■ **Entries supplied**:
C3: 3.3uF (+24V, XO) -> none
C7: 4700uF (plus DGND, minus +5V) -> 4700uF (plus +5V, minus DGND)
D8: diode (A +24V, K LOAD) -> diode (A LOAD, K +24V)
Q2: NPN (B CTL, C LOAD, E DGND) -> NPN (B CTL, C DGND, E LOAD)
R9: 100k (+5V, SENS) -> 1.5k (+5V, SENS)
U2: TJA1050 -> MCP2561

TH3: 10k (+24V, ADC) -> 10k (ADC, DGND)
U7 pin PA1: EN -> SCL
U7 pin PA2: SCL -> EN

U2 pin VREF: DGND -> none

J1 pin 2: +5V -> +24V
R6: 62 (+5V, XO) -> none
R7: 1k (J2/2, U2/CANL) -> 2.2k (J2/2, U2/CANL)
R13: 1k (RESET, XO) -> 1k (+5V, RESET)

■ **Exercise objective**:
Which lines of the listing include the string "LOAD"? Pull them out.

■ **Exercise solution**:
D8: diode (A +24V, K LOAD) -> diode (A LOAD, K +24V)
Q2: NPN (B CTL, C LOAD, E DGND) -> NPN (B CTL, C DGND, E LOAD)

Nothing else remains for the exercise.